Object correspondence data:
────
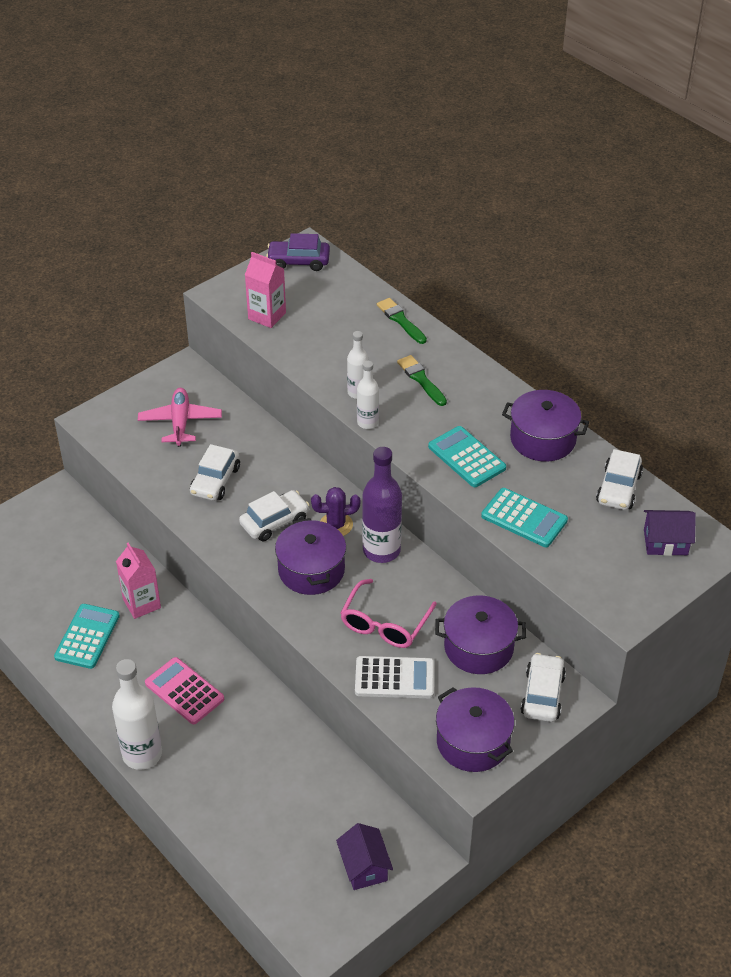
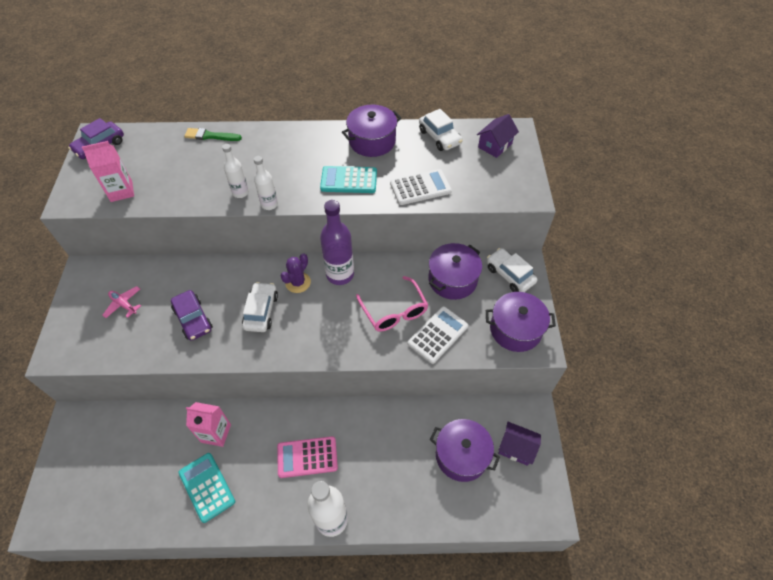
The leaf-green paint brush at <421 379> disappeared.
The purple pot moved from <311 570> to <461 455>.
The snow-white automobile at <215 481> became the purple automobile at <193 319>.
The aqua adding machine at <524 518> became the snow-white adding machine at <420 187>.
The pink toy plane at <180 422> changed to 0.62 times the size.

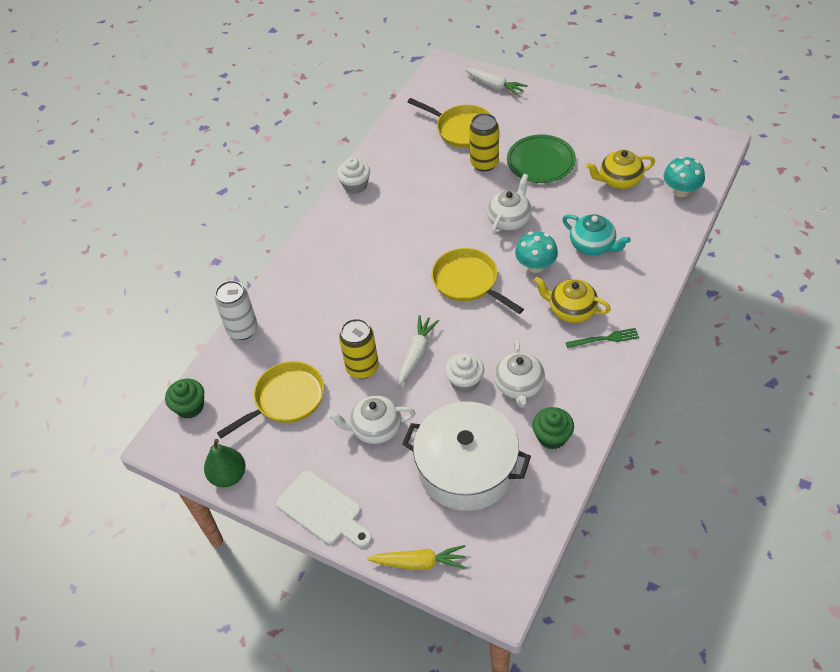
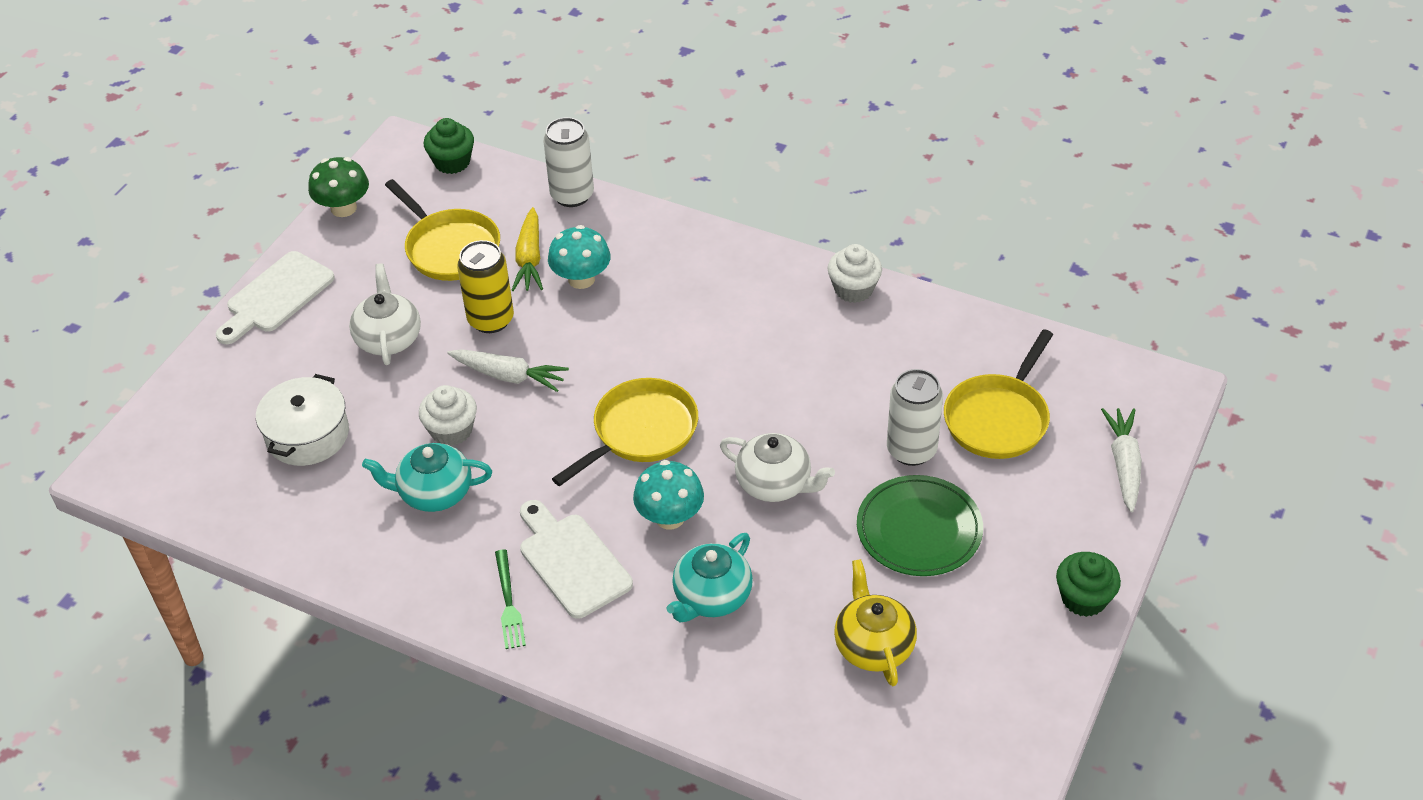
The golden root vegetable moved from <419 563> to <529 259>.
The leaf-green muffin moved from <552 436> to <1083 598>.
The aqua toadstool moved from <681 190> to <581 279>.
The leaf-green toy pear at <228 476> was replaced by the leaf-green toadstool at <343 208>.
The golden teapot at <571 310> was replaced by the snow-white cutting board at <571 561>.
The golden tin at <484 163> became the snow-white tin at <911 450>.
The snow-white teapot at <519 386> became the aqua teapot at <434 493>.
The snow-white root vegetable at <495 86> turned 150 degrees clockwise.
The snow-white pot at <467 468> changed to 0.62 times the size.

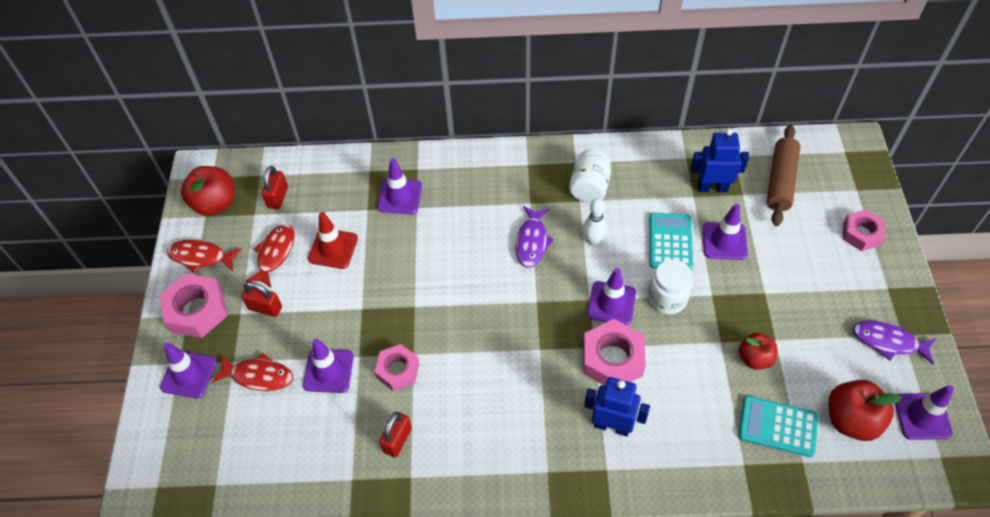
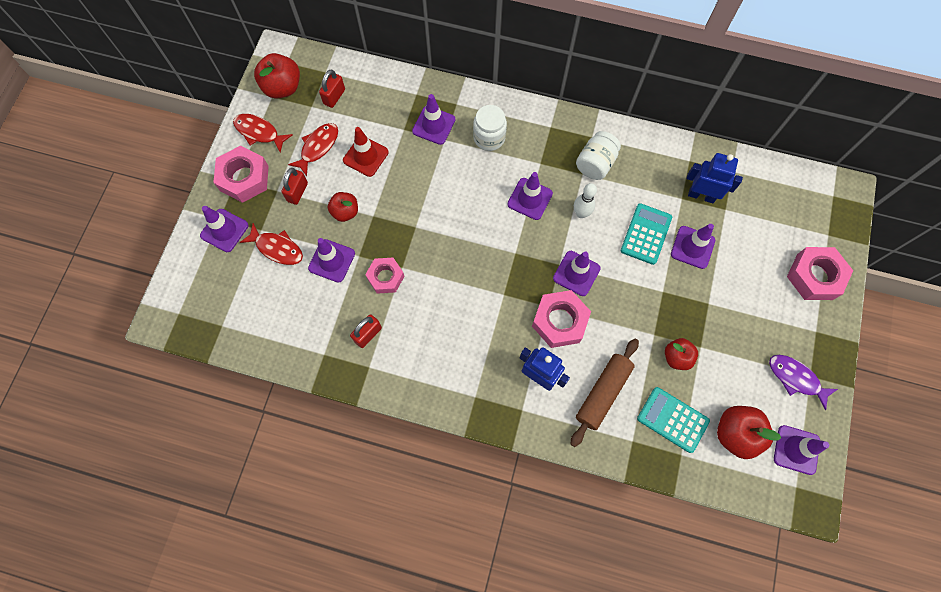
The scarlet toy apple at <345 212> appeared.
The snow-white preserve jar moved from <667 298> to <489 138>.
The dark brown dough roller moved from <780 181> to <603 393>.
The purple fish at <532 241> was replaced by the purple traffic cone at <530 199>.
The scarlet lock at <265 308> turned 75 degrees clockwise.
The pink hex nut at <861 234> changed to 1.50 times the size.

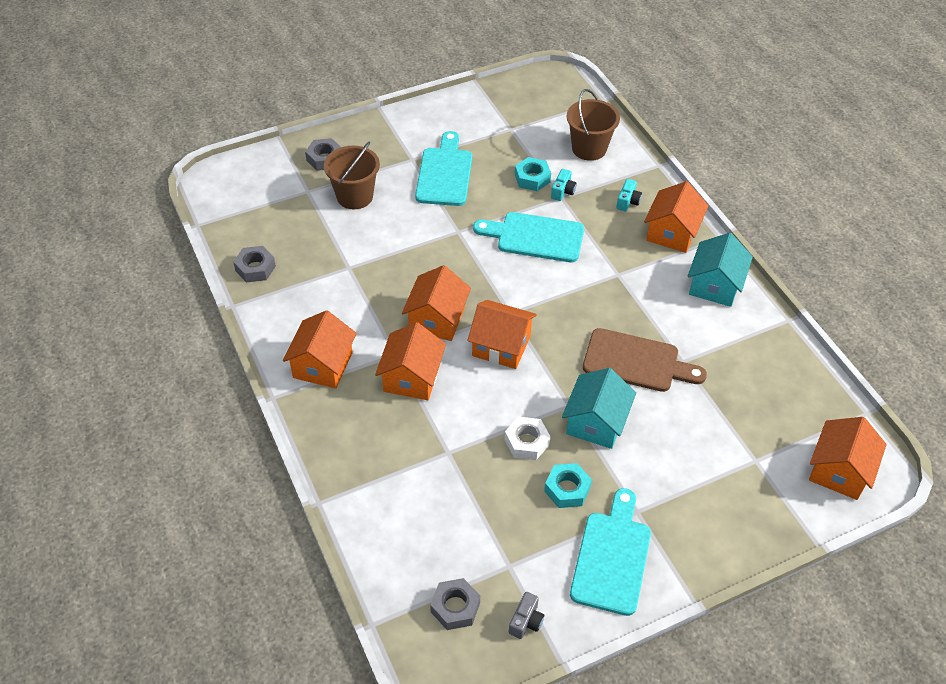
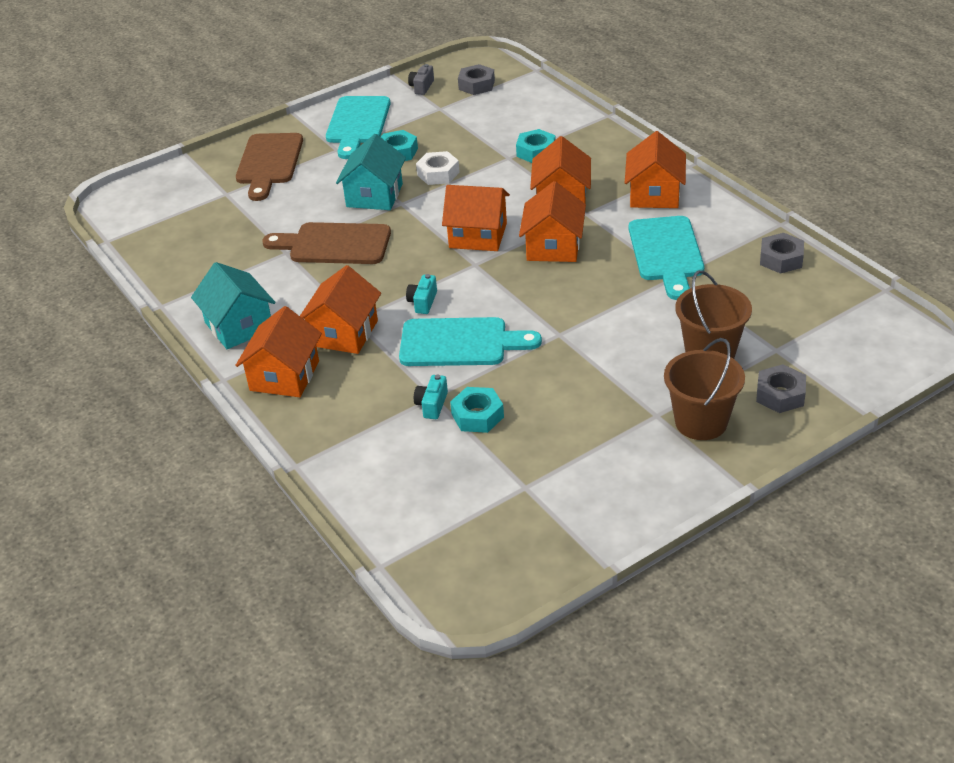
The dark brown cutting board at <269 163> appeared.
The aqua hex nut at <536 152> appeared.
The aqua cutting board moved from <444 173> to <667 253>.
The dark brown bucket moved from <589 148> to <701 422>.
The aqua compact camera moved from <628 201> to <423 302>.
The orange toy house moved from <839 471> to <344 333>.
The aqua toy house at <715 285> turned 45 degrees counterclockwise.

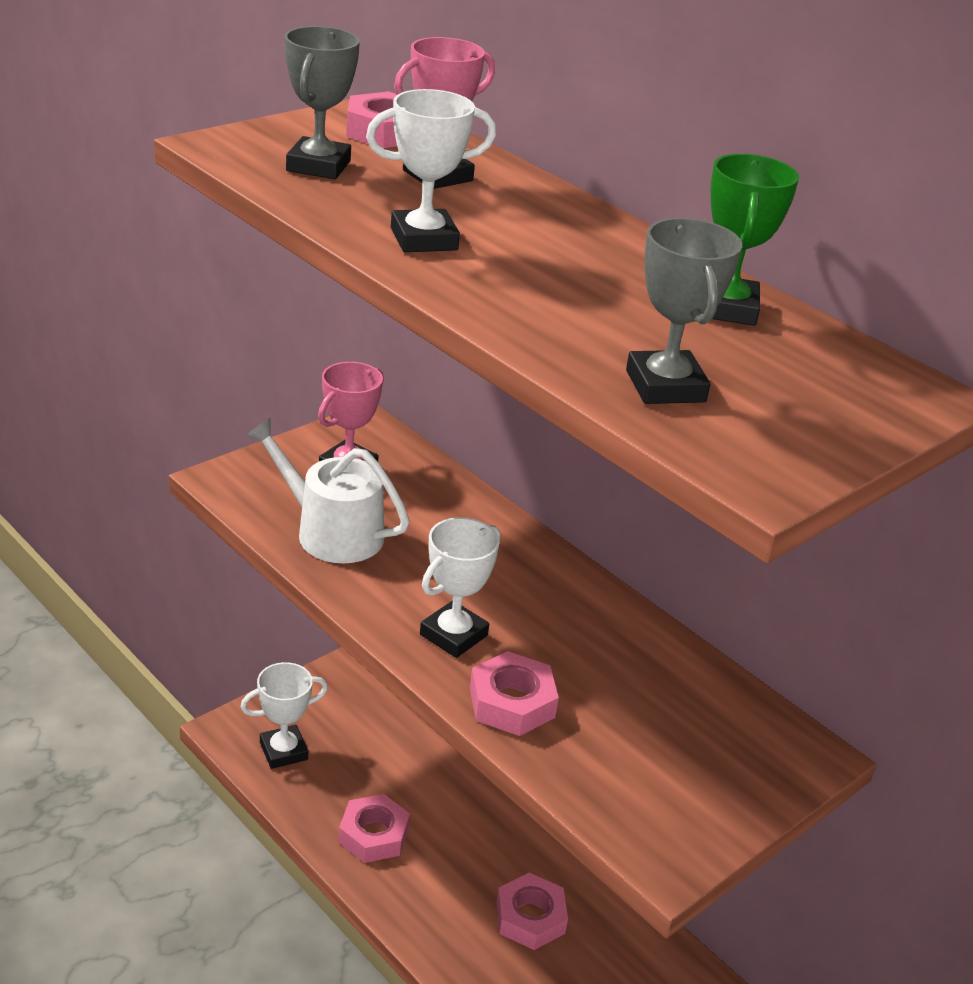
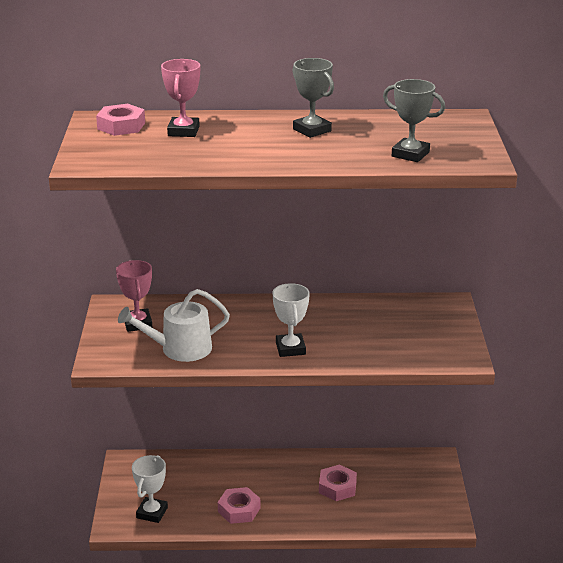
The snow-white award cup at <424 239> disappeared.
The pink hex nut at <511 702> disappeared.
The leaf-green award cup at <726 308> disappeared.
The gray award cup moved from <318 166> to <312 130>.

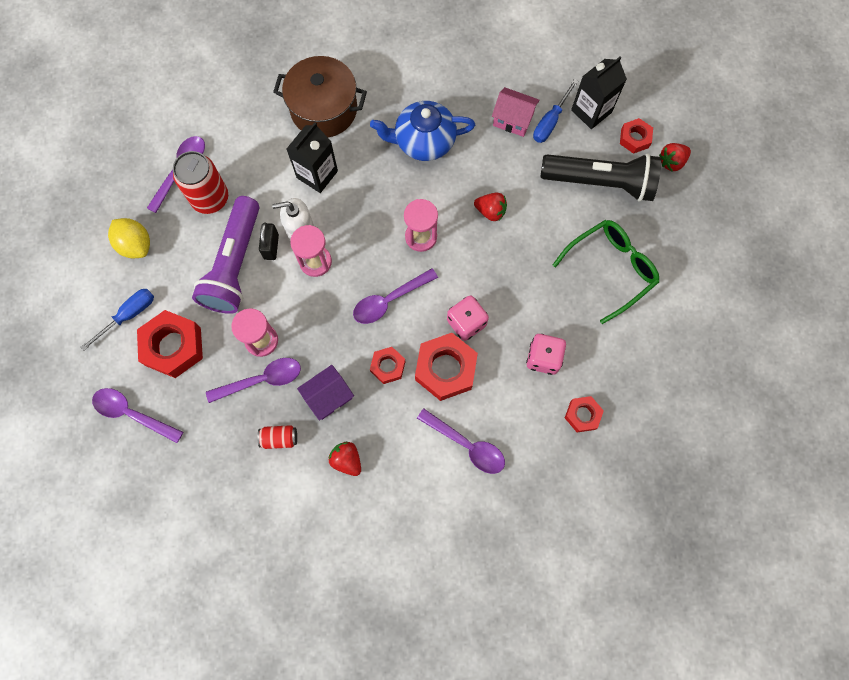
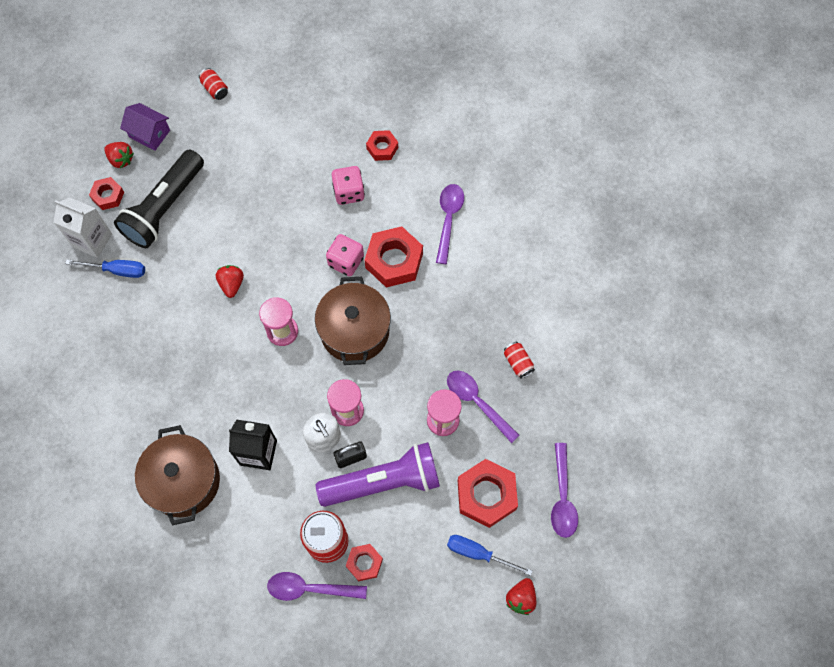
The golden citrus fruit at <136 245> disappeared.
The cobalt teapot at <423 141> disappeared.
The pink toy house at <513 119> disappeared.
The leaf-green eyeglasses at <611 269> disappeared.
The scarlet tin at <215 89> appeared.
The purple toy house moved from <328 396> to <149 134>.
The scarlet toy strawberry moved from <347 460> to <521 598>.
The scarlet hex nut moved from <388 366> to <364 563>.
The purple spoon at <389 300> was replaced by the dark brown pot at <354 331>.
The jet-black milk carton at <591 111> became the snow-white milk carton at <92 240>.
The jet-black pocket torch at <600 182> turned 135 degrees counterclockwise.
────
Retype each entry precisely. Skip images entirely.

__Reply to the task__
The leaf-green paint brush at <421 379> disappeared.
The purple pot moved from <311 570> to <461 455>.
The snow-white automobile at <215 481> became the purple automobile at <193 319>.
The aqua adding machine at <524 518> became the snow-white adding machine at <420 187>.
The pink toy plane at <180 422> changed to 0.62 times the size.

The golden root vegetable moved from <419 563> to <529 259>.
The leaf-green muffin moved from <552 436> to <1083 598>.
The aqua toadstool moved from <681 190> to <581 279>.
The leaf-green toy pear at <228 476> was replaced by the leaf-green toadstool at <343 208>.
The golden teapot at <571 310> was replaced by the snow-white cutting board at <571 561>.
The golden tin at <484 163> became the snow-white tin at <911 450>.
The snow-white teapot at <519 386> became the aqua teapot at <434 493>.
The snow-white root vegetable at <495 86> turned 150 degrees clockwise.
The snow-white pot at <467 468> changed to 0.62 times the size.

The scarlet toy apple at <345 212> appeared.
The snow-white preserve jar moved from <667 298> to <489 138>.
The dark brown dough roller moved from <780 181> to <603 393>.
The purple fish at <532 241> was replaced by the purple traffic cone at <530 199>.
The scarlet lock at <265 308> turned 75 degrees clockwise.
The pink hex nut at <861 234> changed to 1.50 times the size.

The dark brown cutting board at <269 163> appeared.
The aqua hex nut at <536 152> appeared.
The aqua cutting board moved from <444 173> to <667 253>.
The dark brown bucket moved from <589 148> to <701 422>.
The aqua compact camera moved from <628 201> to <423 302>.
The orange toy house moved from <839 471> to <344 333>.
The aqua toy house at <715 285> turned 45 degrees counterclockwise.

The snow-white award cup at <424 239> disappeared.
The pink hex nut at <511 702> disappeared.
The leaf-green award cup at <726 308> disappeared.
The gray award cup moved from <318 166> to <312 130>.

The golden citrus fruit at <136 245> disappeared.
The cobalt teapot at <423 141> disappeared.
The pink toy house at <513 119> disappeared.
The leaf-green eyeglasses at <611 269> disappeared.
The scarlet tin at <215 89> appeared.
The purple toy house moved from <328 396> to <149 134>.
The scarlet toy strawberry moved from <347 460> to <521 598>.
The scarlet hex nut moved from <388 366> to <364 563>.
The purple spoon at <389 300> was replaced by the dark brown pot at <354 331>.
The jet-black milk carton at <591 111> became the snow-white milk carton at <92 240>.
The jet-black pocket torch at <600 182> turned 135 degrees counterclockwise.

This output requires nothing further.